======== Material provided ========
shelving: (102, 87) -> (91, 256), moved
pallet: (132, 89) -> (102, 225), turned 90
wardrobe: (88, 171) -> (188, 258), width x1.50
========
======== Material provided ========
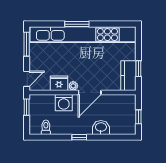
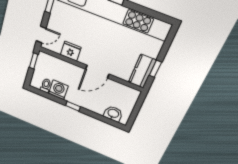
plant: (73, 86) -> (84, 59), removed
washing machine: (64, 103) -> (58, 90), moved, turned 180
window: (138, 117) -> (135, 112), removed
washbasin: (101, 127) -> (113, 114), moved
========
Your instructions = Only the number is needed here: how many lines in the data contain "turned"?

Task response = 2